[PROBLEM] In the records below, find the line with "R4: 47k (SIG16, VS) -> 1k (SIG16, VS)" and the line with "R9: 1k (GND, SIG16) -> 47k (GND, SIG16)". Print both exactly, along with every line between them, and no other line.

[RECORDS FOR THIS EXERCISE]
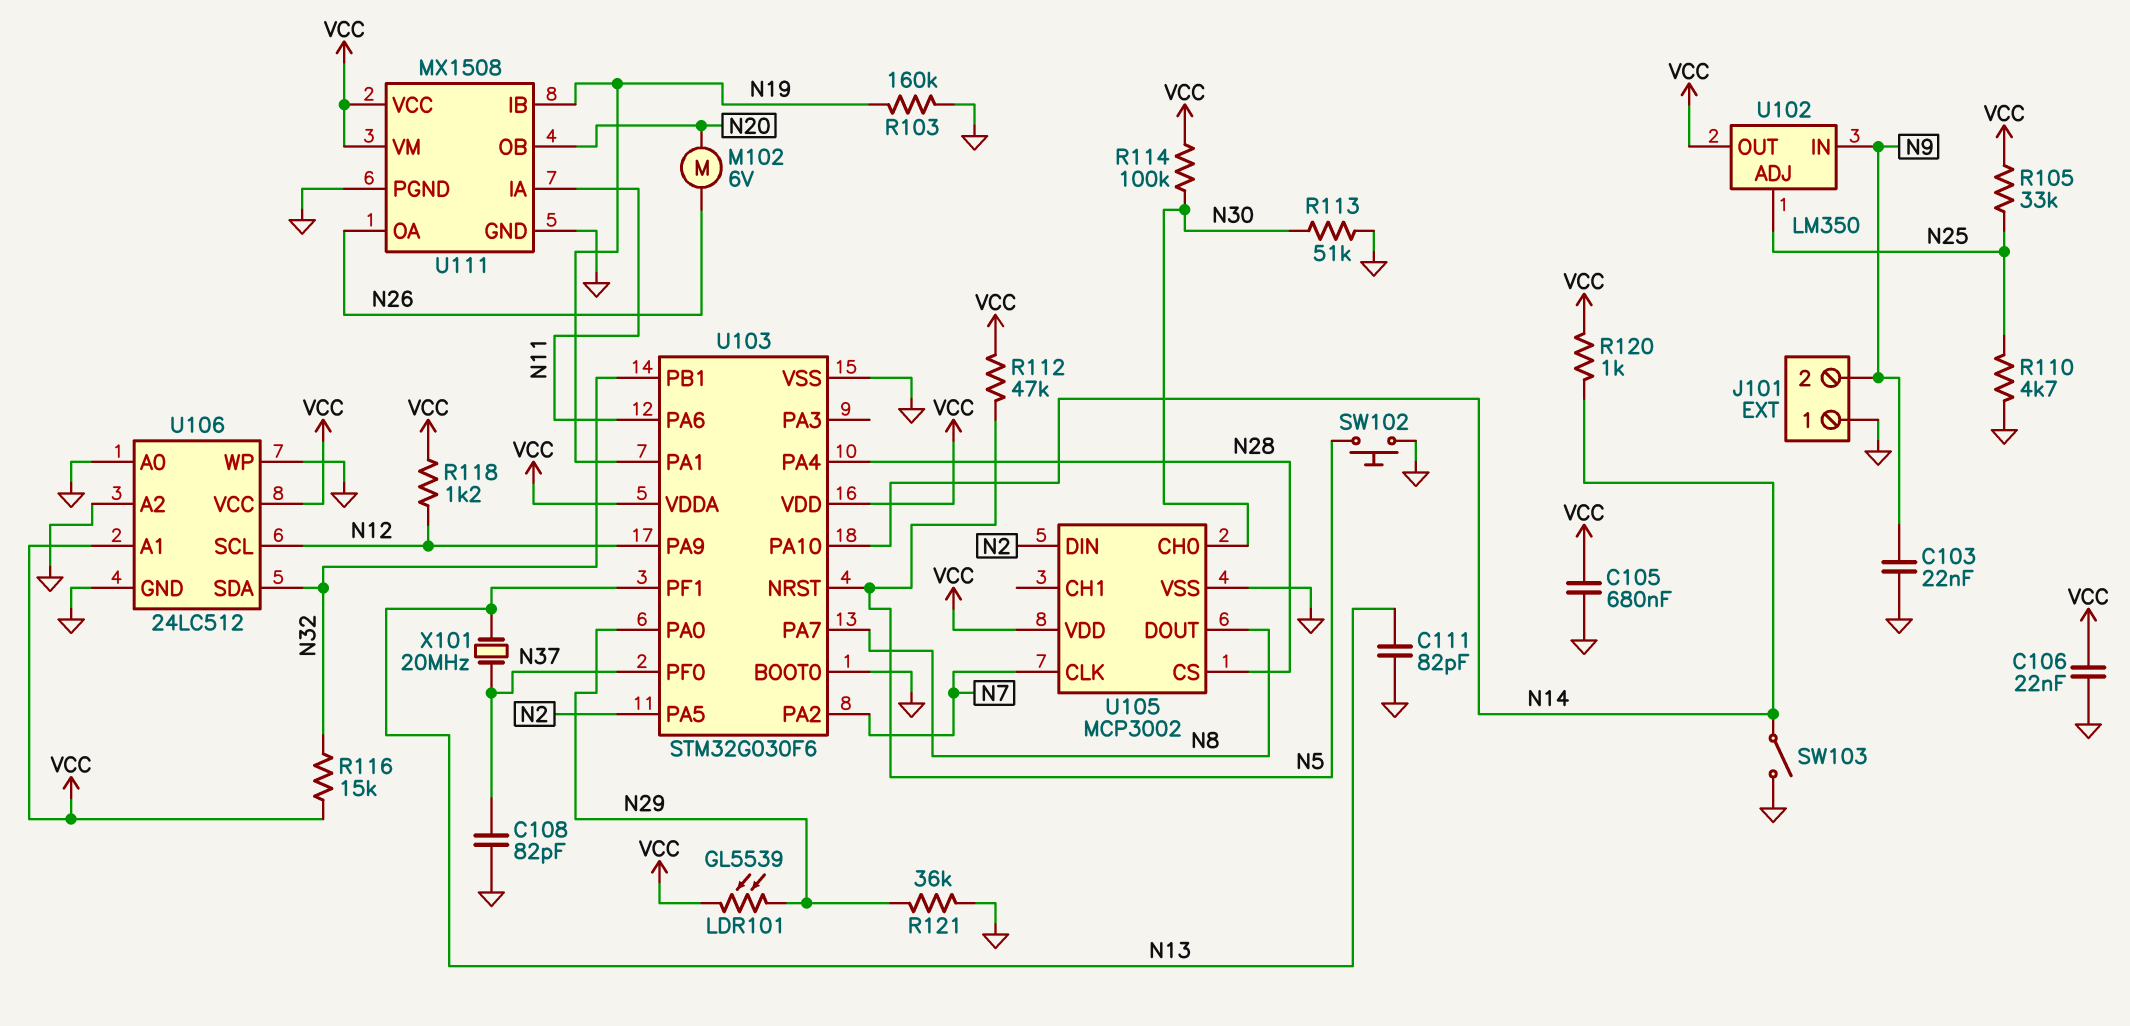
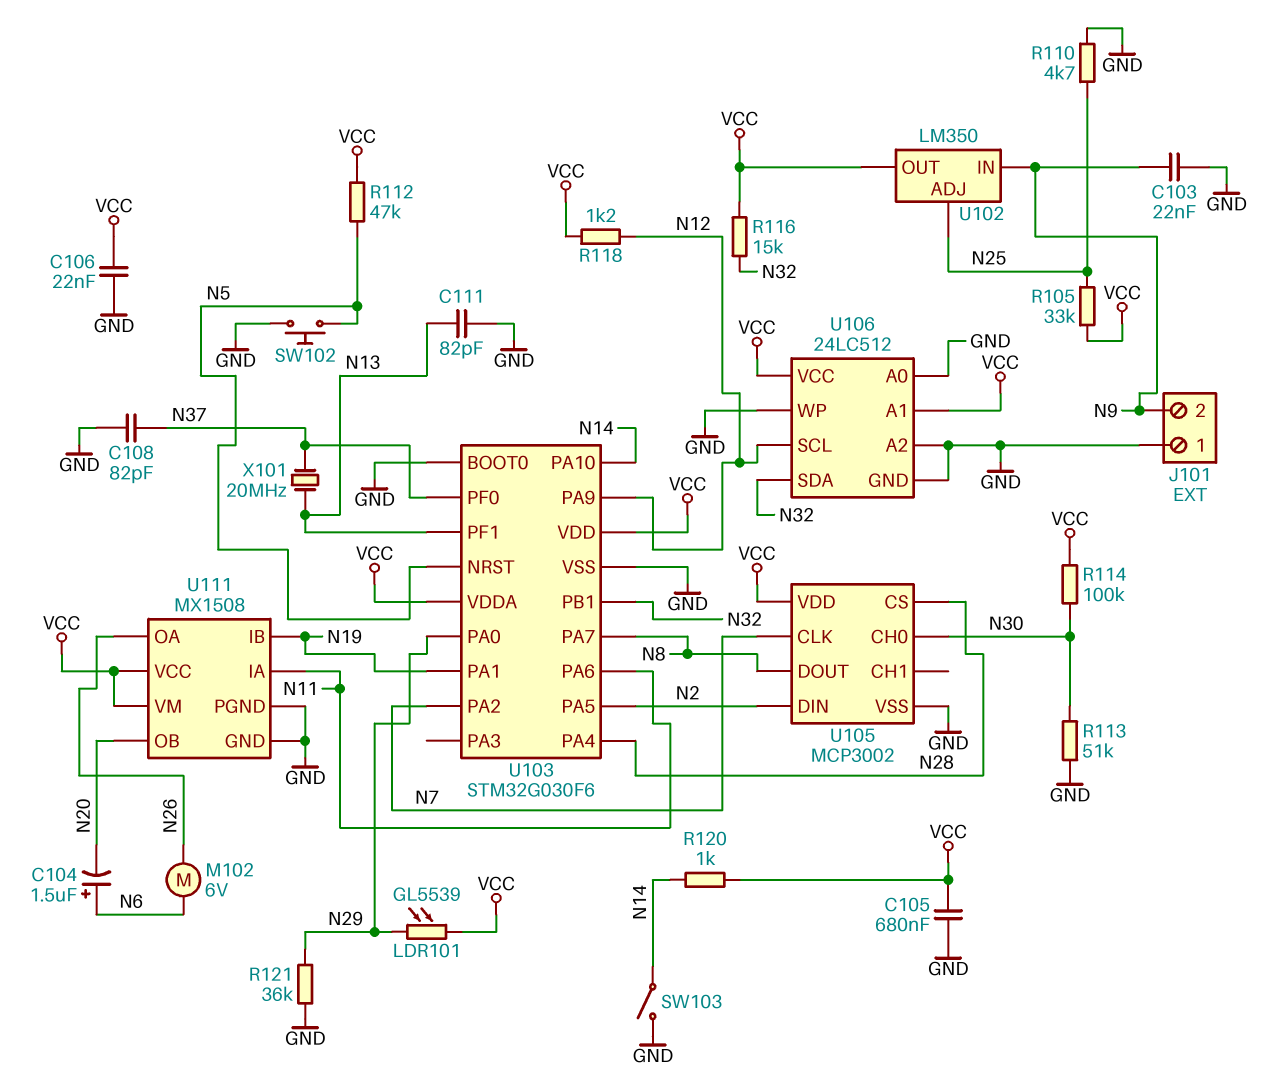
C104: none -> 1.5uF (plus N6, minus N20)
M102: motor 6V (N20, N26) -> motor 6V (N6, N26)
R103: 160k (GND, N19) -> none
--
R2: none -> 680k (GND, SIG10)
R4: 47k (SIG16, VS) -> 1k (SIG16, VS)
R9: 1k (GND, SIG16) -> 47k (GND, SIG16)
* * *
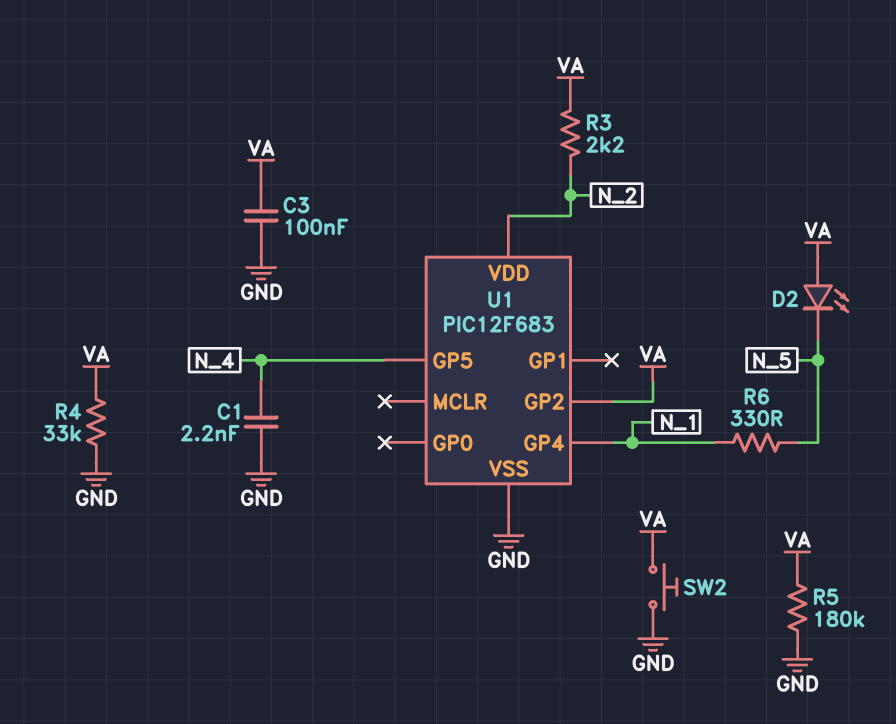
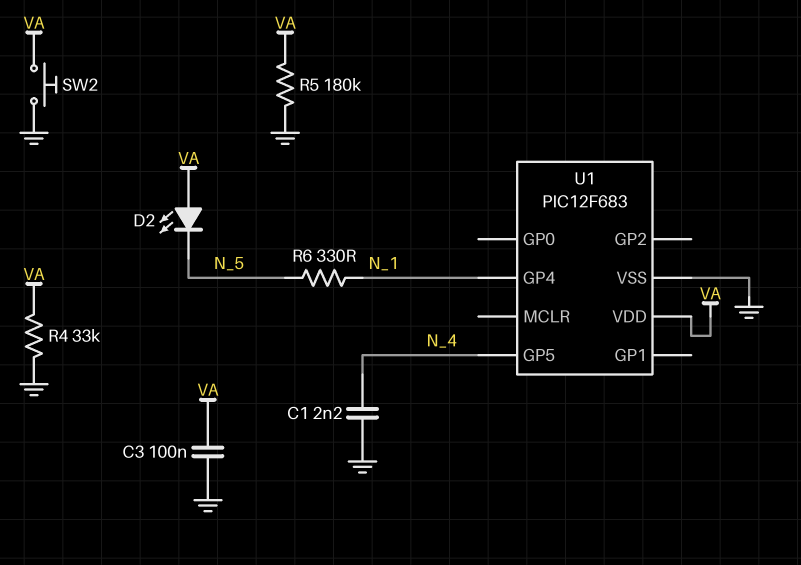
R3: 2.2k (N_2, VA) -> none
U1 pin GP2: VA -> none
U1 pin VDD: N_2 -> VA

[RESPONSE AREA]
R4: 47k (SIG16, VS) -> 1k (SIG16, VS)
R9: 1k (GND, SIG16) -> 47k (GND, SIG16)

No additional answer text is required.